**ACTIVITY**
In the entries below, go to the line containing "(319, 452) = (299, 615): yellow" and repeat it along with every later line, exactly.

**THE DATA**

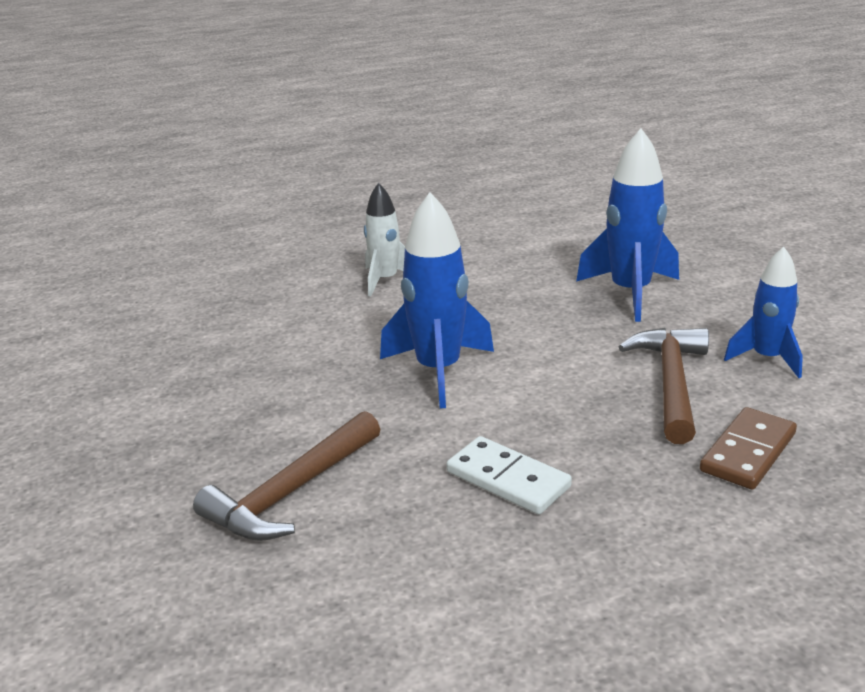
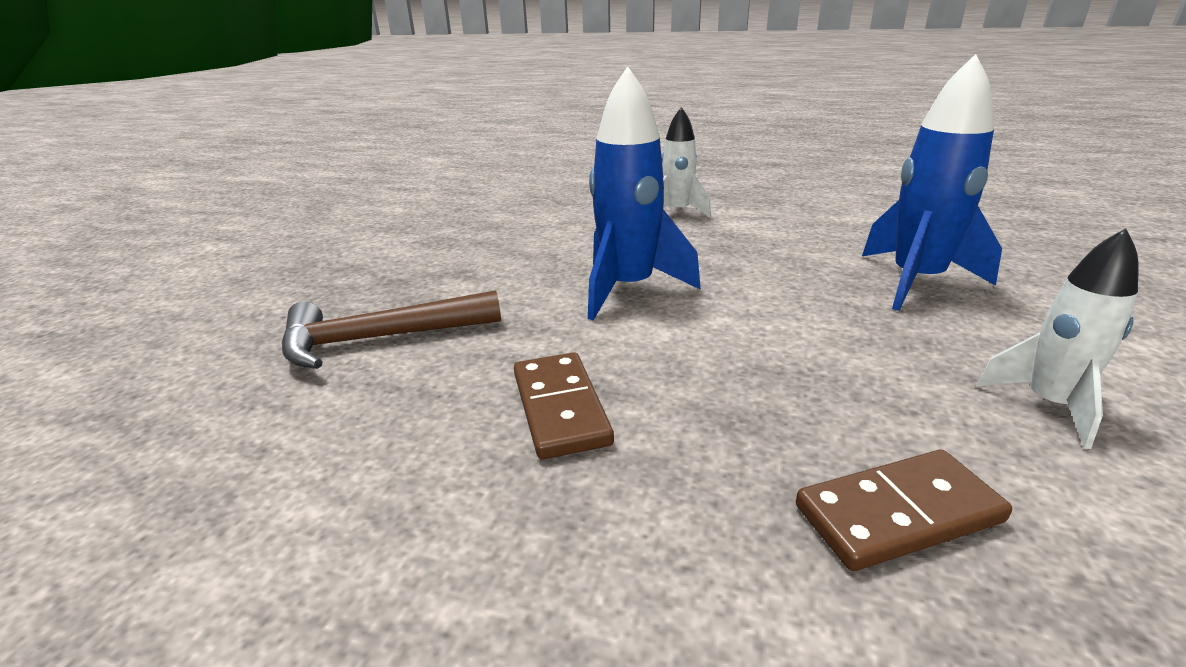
camera: 35 degrees right, 0 degrees up
(508, 479) = (560, 408): white domino -> brown domino
(671, 383) = (870, 384): brown hammer -> none
(767, 358) = (1049, 405): blue rocket -> white rocket

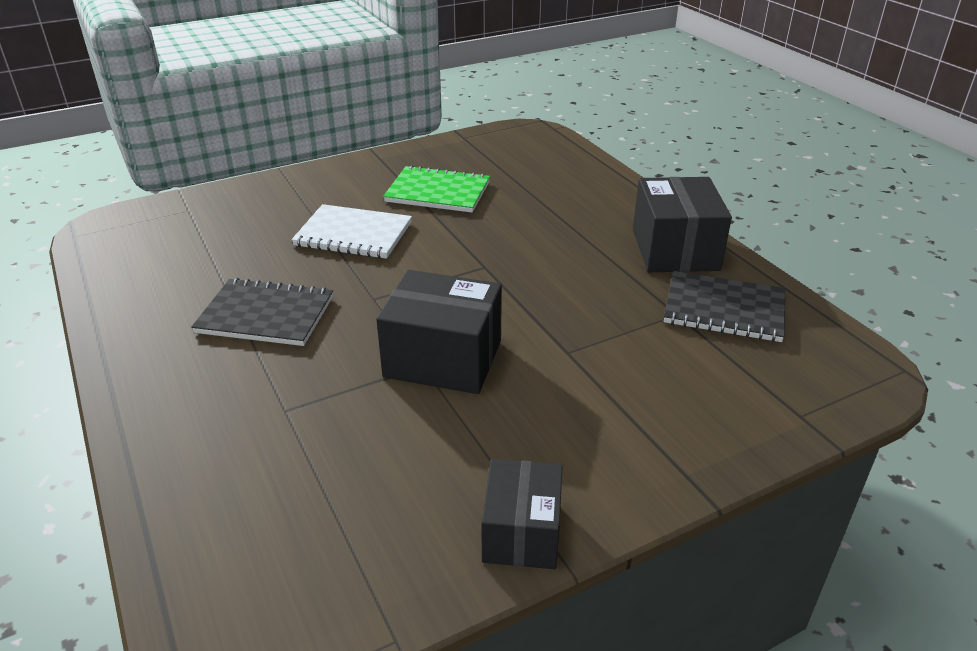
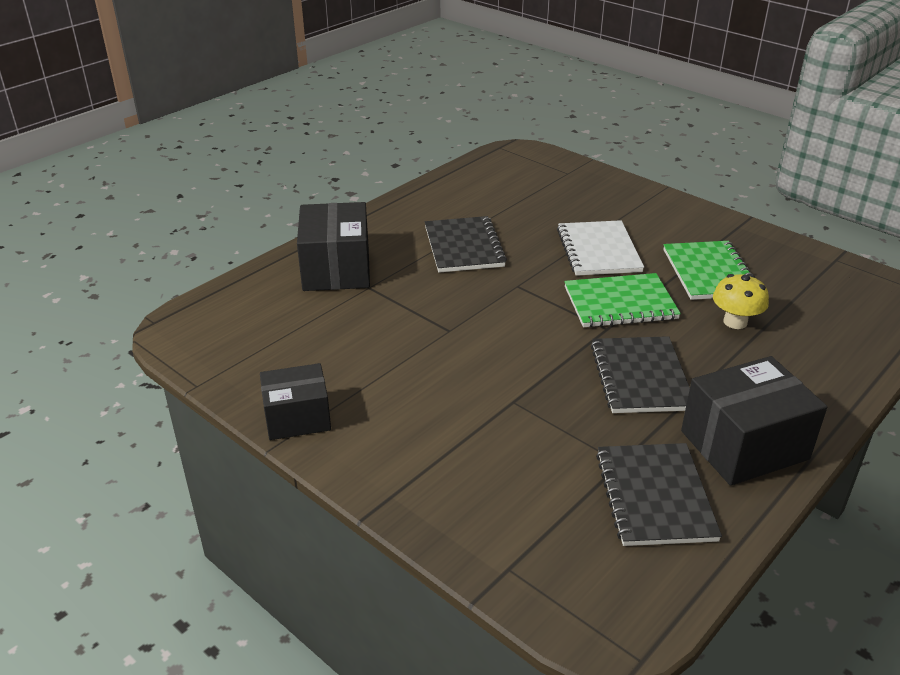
camera: 70 degrees right, 0 degrees up
(443, 359) = (463, 338): black box -> black box (336, 269)
(450, 248) = (620, 303): none -> green notebook
(517, 203) = (735, 322): none -> yellow mushroom
(567, 270) = (640, 377): none -> black notebook

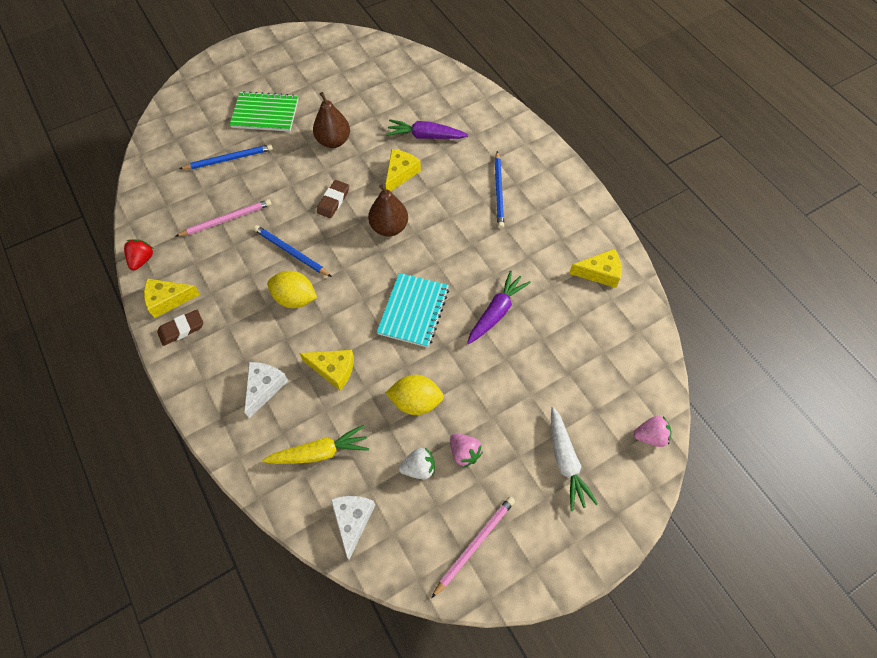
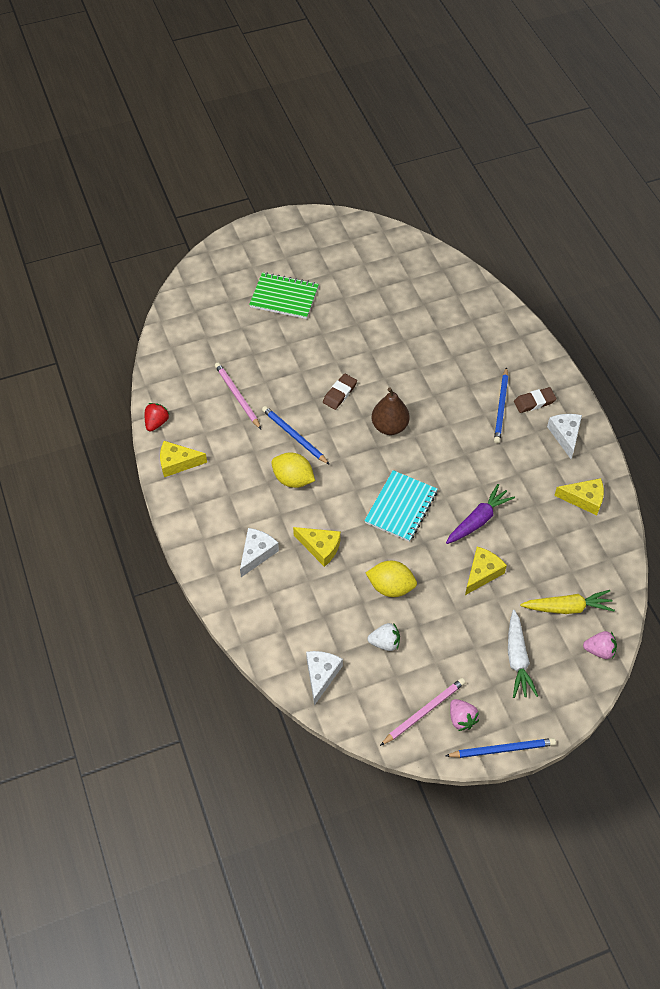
camera: 10 degrees right, 5 degrees down
(181, 329) = (187, 491): brown eraser -> brown eraser (534, 402)
(226, 219) = (237, 396): pink pencil -> pink pencil turned 105 degrees counterclockwise
(229, 159) = (245, 338): blue pencil -> blue pencil (502, 749)
(319, 452) = (299, 615): yellow carrot -> yellow carrot (567, 607)
(333, 141) = (347, 334): brown pear -> none
(400, 174) = (408, 376): yellow cheese -> yellow cheese (482, 573)
(425, 136) = (438, 342): purple carrot -> none
(464, 453) = (427, 637): pink strawberry -> pink strawberry (461, 719)
(568, 210) = (565, 435): none -> white cheese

**YOUR SOLUTION**
(319, 452) = (299, 615): yellow carrot -> yellow carrot (567, 607)
(333, 141) = (347, 334): brown pear -> none
(400, 174) = (408, 376): yellow cheese -> yellow cheese (482, 573)
(425, 136) = (438, 342): purple carrot -> none
(464, 453) = (427, 637): pink strawberry -> pink strawberry (461, 719)
(568, 210) = (565, 435): none -> white cheese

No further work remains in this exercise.